_About this exercise_.
Report, as a bare number, how many lines of the entries below contain "none".
════════
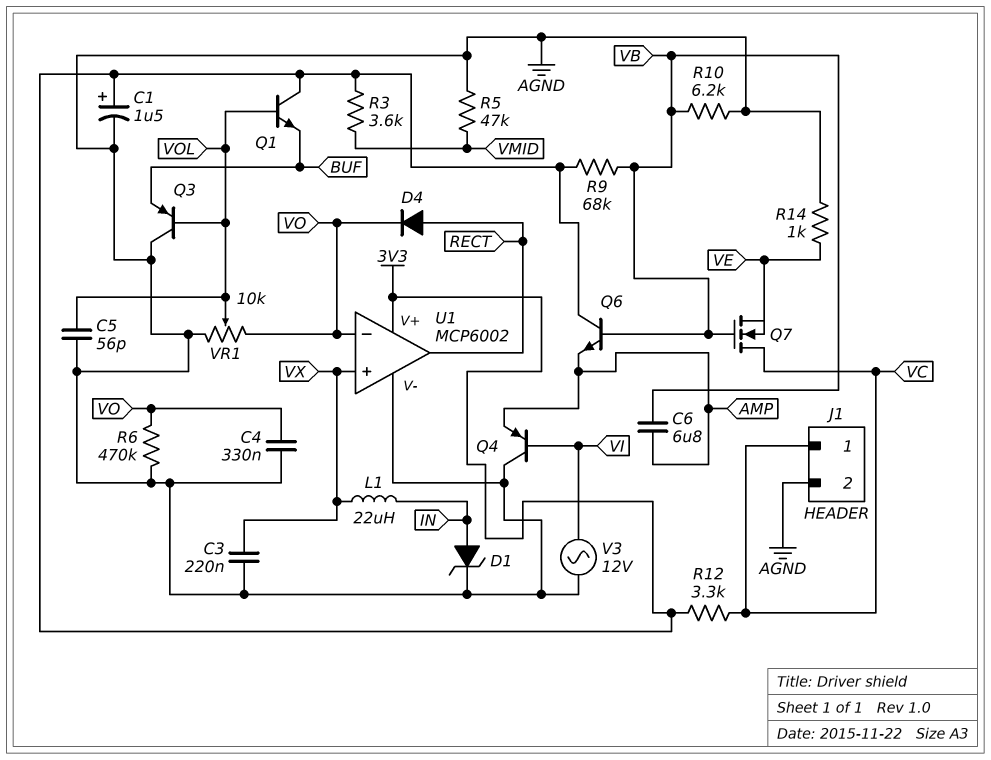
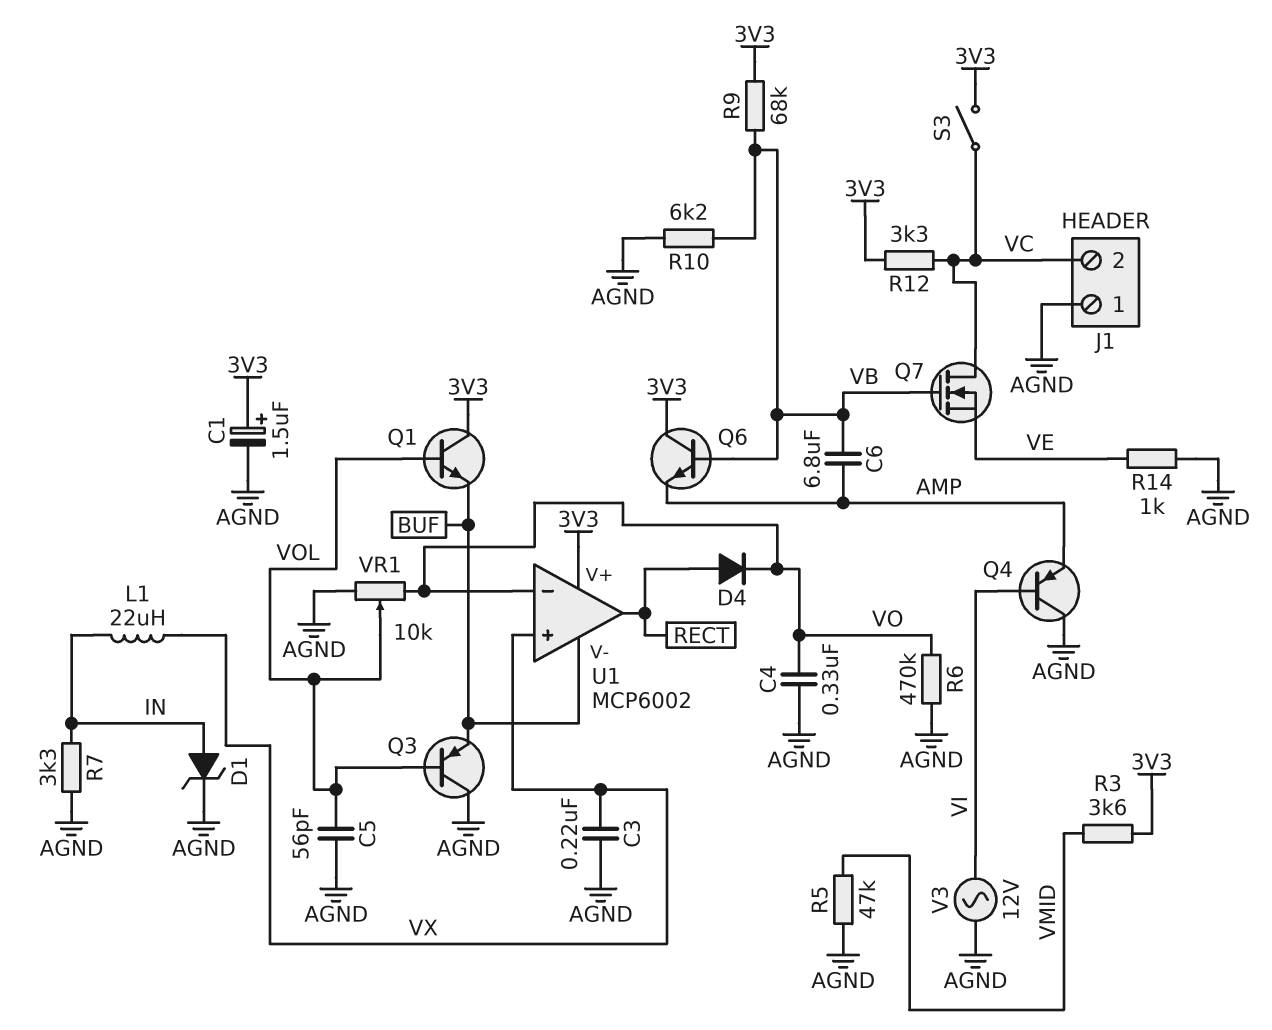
J1 pin 1: VC -> AGND
J1 pin 2: AGND -> VC
R7: none -> 3.3k (AGND, IN)
S3: none -> switch (3V3, VC)
U1 pin V-: AGND -> BUF

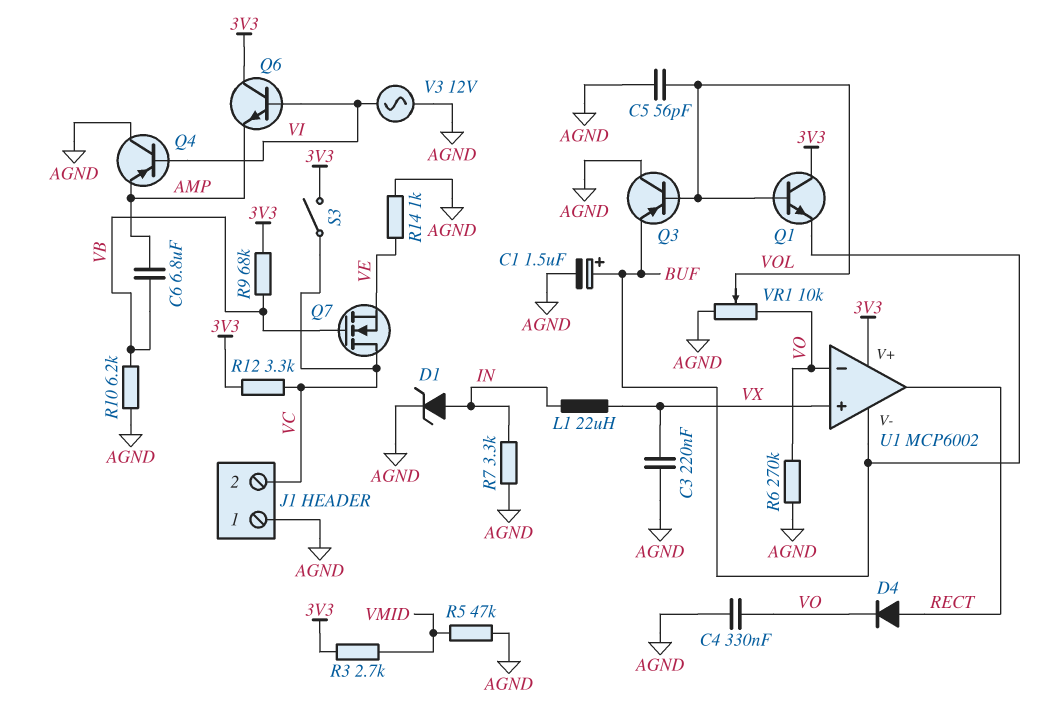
C1: 1.5uF (plus 3V3, minus AGND) -> 1.5uF (plus BUF, minus AGND)
Q6: NPN (B VB, C 3V3, E AMP) -> NPN (B VI, C 3V3, E AMP)
R3: 3.6k (3V3, VMID) -> 2.7k (3V3, VMID)
R6: 470k (AGND, VO) -> 270k (AGND, VO)

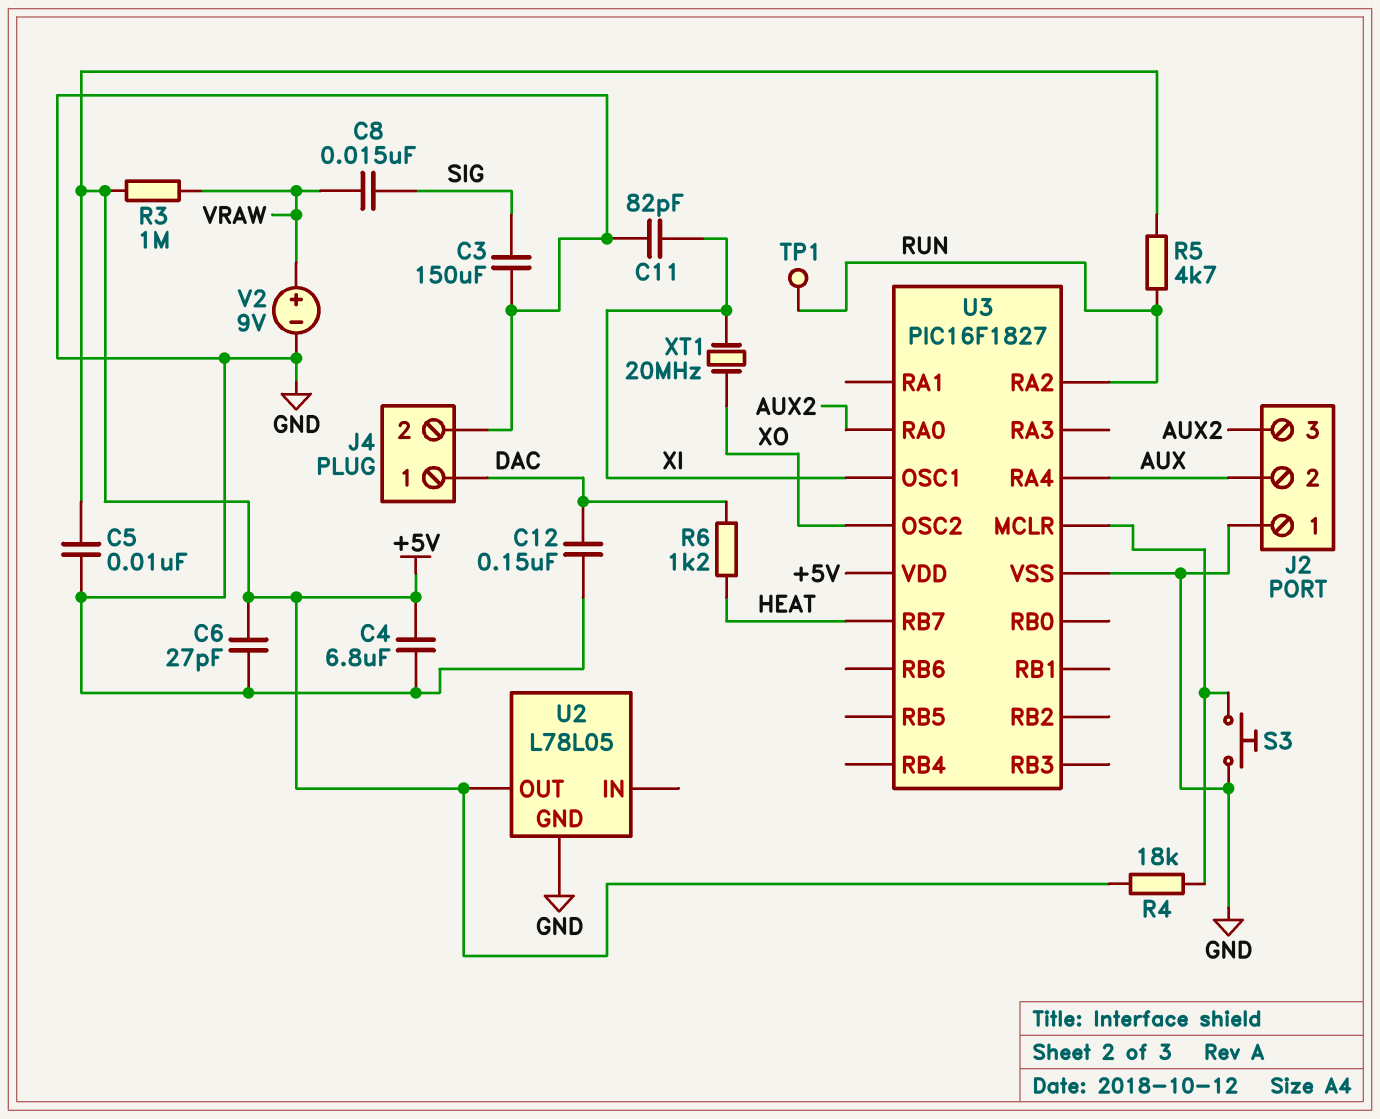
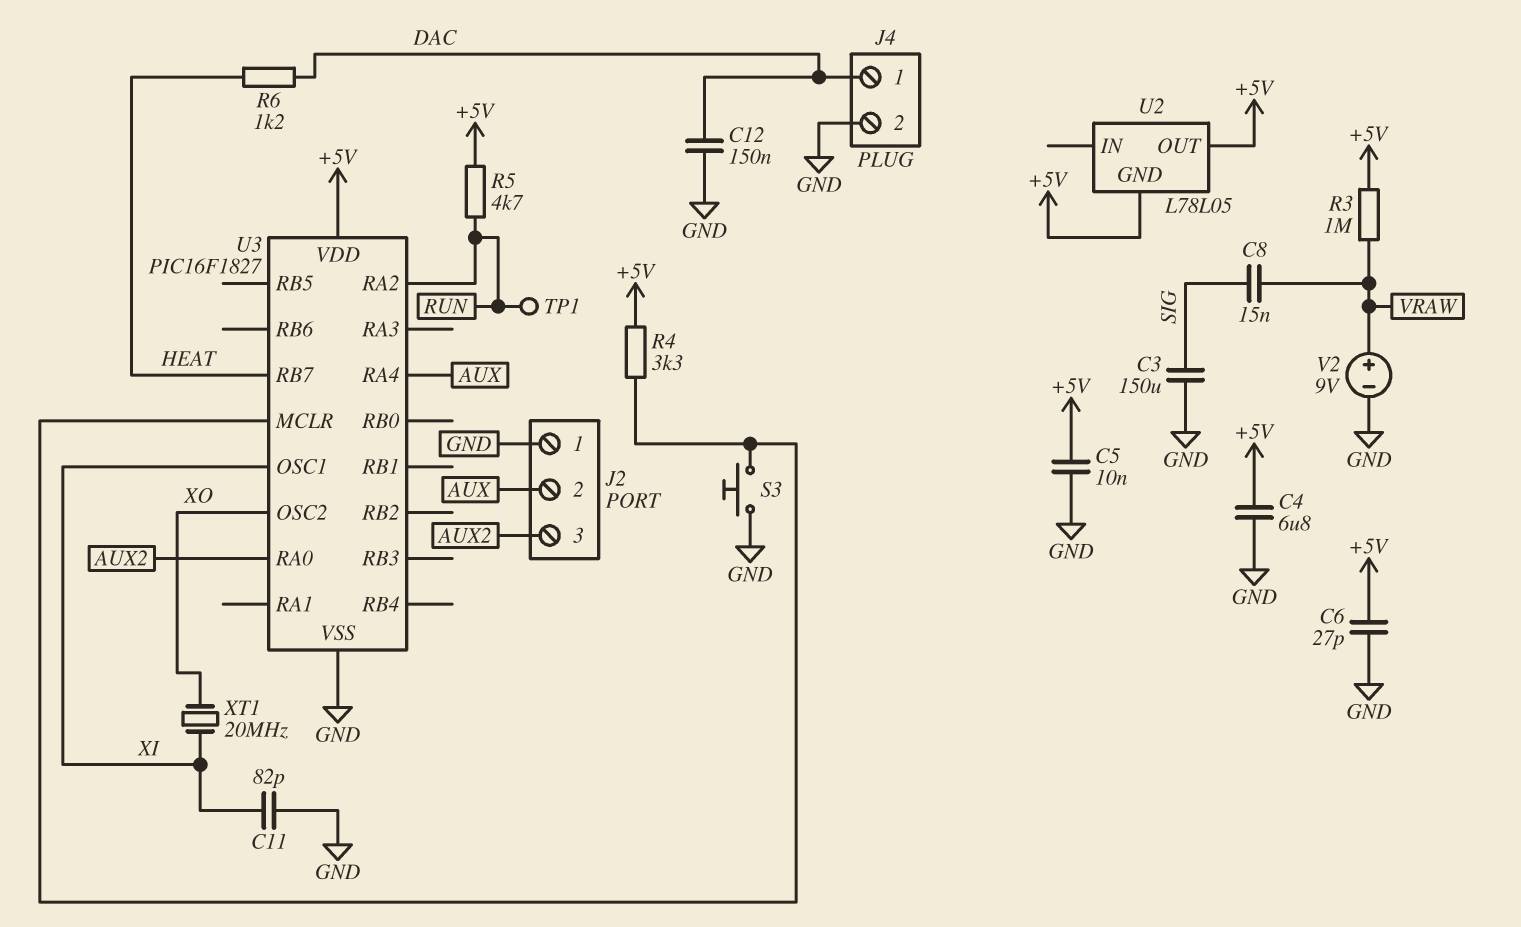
R4: 18k (+5V, U3/MCLR) -> 3.3k (+5V, U3/MCLR)
U2 pin GND: GND -> +5V

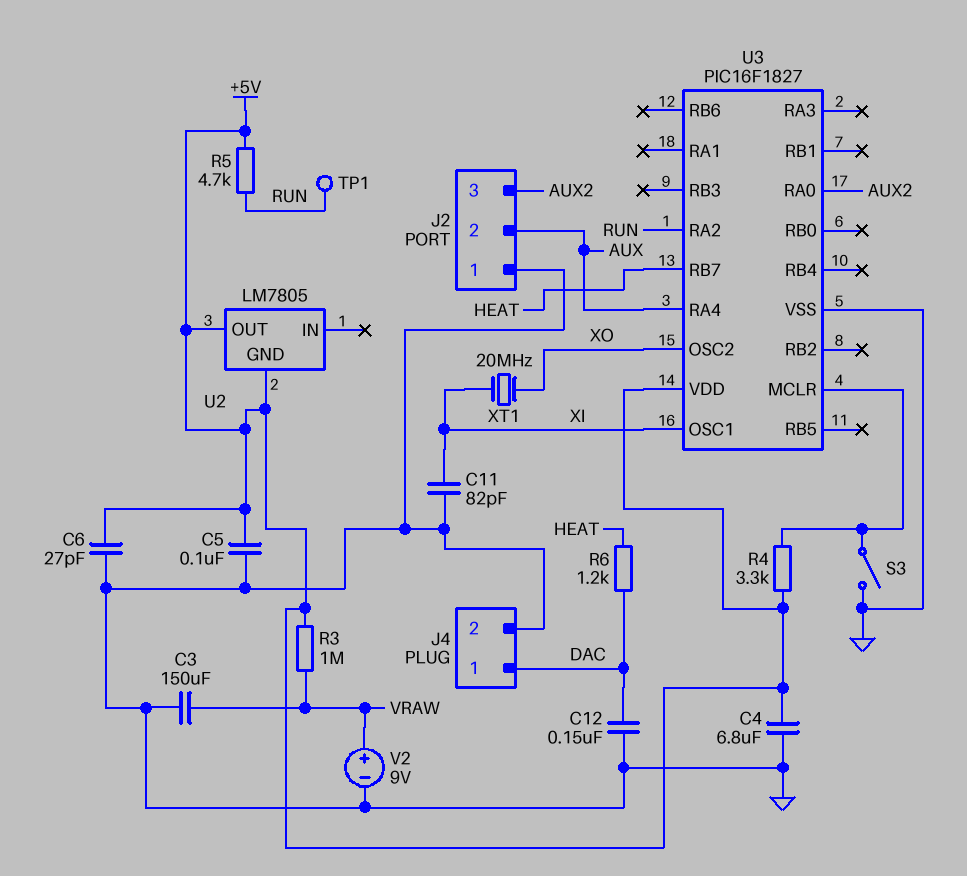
C3: 150uF (GND, SIG) -> 150uF (GND, VRAW)
C5: 10nF (+5V, GND) -> 100nF (+5V, GND)
C8: 15nF (SIG, VRAW) -> none
S3: button (GND, U3/MCLR) -> switch (GND, U3/MCLR)
U2: L78L05 -> LM7805

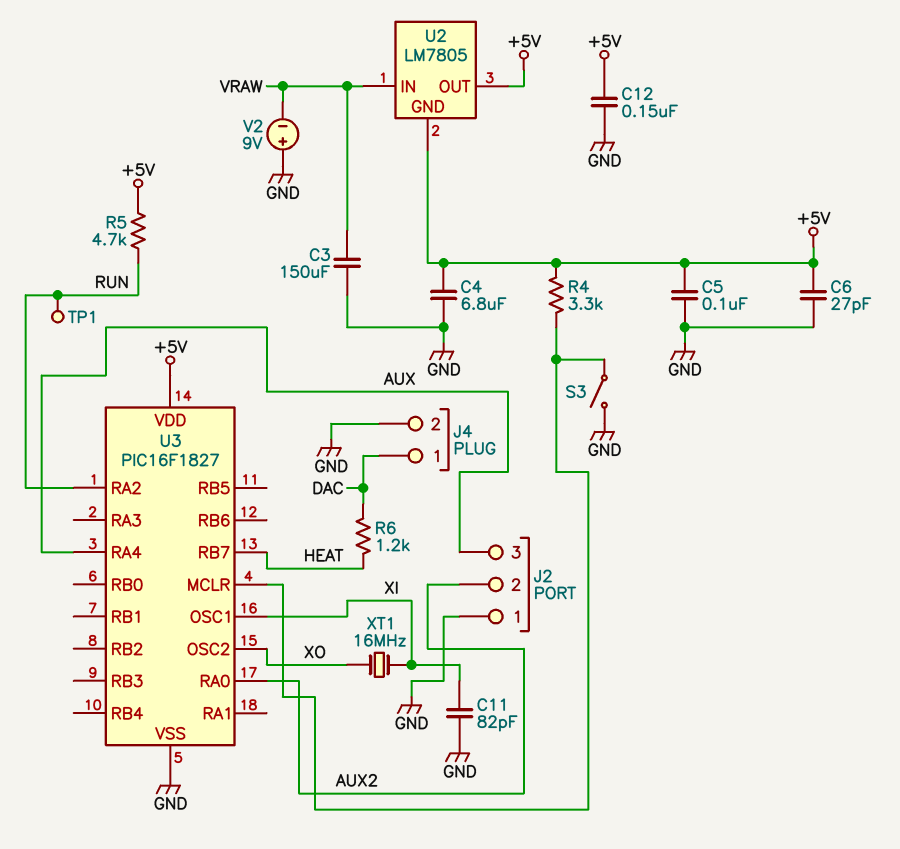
C12: 150nF (DAC, GND) -> 150nF (+5V, GND)
J2 pin 2: AUX -> AUX2
J2 pin 3: AUX2 -> AUX
R3: 1M (+5V, VRAW) -> none
U2 pin IN: none -> VRAW
V2: 9V (plus VRAW, minus GND) -> 9V (plus GND, minus VRAW)
XT1: 20MHz (XI, XO) -> 16MHz (XI, XO)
════════
_Solution_.
5